◆ The task ◆
Only these lines of the data below are wanted: the one with "none -> lime brick D4:E4 level 1", the one with "none -> white brick B5:D6 level 1", and any lines between them, each repeated exactly.
++++ Listed records ++++
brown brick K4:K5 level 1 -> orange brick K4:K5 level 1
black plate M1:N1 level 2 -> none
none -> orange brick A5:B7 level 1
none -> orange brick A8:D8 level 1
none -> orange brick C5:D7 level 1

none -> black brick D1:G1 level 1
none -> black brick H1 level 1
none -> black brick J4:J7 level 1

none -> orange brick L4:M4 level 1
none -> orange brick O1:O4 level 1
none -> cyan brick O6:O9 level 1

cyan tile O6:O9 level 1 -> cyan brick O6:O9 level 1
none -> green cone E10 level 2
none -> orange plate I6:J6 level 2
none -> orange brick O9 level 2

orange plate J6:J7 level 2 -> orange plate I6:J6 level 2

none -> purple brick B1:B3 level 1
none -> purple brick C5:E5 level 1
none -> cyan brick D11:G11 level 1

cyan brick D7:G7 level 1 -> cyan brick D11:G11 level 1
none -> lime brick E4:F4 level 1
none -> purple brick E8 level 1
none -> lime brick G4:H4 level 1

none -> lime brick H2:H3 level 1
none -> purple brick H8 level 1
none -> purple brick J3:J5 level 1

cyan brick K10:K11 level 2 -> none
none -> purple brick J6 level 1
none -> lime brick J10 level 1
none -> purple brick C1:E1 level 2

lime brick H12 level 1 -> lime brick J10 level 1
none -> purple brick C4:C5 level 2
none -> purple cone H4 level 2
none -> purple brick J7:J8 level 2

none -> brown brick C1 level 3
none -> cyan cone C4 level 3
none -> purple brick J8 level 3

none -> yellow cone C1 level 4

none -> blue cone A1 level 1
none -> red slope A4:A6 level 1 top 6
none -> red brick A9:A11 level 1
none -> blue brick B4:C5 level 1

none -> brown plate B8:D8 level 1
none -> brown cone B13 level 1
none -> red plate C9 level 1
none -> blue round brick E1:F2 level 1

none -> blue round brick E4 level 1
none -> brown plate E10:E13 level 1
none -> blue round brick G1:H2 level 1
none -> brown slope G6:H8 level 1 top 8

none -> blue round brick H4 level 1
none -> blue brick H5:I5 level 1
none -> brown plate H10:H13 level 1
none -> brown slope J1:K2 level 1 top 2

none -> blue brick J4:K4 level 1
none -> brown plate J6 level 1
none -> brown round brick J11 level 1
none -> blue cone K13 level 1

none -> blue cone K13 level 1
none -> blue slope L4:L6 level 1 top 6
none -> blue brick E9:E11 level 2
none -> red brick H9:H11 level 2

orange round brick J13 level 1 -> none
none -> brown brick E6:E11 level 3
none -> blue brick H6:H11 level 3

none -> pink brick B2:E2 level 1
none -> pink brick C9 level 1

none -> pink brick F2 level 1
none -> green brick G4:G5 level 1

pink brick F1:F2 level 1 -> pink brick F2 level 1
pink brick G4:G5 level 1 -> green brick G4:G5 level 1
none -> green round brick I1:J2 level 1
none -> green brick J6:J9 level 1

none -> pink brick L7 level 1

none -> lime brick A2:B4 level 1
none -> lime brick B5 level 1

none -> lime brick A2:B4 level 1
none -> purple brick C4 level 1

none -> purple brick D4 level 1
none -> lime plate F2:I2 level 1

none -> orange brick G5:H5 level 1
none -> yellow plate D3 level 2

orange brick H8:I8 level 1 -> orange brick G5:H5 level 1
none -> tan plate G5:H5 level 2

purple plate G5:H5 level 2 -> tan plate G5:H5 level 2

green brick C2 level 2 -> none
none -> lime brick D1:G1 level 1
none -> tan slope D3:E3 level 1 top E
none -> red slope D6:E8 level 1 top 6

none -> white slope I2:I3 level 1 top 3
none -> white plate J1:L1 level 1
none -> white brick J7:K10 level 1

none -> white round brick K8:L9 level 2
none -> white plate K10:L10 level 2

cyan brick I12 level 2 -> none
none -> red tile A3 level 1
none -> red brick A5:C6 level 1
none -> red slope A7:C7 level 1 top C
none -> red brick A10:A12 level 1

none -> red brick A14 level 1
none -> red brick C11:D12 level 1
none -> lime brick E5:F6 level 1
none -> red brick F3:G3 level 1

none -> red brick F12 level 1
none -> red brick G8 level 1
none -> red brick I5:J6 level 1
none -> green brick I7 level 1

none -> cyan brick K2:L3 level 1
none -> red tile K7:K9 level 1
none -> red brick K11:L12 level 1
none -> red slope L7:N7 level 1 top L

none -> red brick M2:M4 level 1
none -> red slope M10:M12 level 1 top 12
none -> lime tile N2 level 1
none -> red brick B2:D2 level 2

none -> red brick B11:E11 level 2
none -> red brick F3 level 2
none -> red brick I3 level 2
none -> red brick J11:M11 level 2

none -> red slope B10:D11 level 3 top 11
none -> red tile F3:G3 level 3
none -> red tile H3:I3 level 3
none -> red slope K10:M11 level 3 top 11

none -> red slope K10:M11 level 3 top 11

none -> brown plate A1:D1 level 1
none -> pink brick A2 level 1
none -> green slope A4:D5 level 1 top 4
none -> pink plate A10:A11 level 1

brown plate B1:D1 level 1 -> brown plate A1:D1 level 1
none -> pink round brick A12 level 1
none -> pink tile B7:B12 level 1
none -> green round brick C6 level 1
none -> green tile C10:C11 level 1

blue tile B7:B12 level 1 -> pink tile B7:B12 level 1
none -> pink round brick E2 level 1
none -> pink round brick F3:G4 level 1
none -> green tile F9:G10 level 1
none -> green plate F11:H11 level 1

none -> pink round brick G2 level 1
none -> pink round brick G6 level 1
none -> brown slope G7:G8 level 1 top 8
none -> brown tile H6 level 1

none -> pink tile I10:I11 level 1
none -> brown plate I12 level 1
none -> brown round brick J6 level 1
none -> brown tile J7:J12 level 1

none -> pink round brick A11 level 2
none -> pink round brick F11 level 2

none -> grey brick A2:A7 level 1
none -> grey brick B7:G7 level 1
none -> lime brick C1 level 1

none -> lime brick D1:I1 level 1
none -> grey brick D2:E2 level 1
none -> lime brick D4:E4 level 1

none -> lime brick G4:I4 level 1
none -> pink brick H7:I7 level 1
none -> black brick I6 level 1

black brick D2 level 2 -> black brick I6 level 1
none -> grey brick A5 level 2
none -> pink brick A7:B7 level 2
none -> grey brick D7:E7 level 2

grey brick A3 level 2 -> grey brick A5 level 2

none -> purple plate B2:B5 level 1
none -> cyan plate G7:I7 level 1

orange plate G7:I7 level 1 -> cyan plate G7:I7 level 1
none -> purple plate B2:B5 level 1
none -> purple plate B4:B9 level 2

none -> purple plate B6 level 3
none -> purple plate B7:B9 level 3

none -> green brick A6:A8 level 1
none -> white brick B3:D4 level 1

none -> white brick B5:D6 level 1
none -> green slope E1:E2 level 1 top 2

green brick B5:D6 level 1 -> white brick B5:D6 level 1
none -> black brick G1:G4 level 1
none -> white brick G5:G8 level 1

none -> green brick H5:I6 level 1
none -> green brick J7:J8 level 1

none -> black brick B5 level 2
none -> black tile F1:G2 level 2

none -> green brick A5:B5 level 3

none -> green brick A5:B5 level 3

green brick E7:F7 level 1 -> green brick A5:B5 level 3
++++
◆ Answer section ◆
none -> lime brick D4:E4 level 1

none -> lime brick G4:I4 level 1
none -> pink brick H7:I7 level 1
none -> black brick I6 level 1

black brick D2 level 2 -> black brick I6 level 1
none -> grey brick A5 level 2
none -> pink brick A7:B7 level 2
none -> grey brick D7:E7 level 2

grey brick A3 level 2 -> grey brick A5 level 2

none -> purple plate B2:B5 level 1
none -> cyan plate G7:I7 level 1

orange plate G7:I7 level 1 -> cyan plate G7:I7 level 1
none -> purple plate B2:B5 level 1
none -> purple plate B4:B9 level 2

none -> purple plate B6 level 3
none -> purple plate B7:B9 level 3

none -> green brick A6:A8 level 1
none -> white brick B3:D4 level 1

none -> white brick B5:D6 level 1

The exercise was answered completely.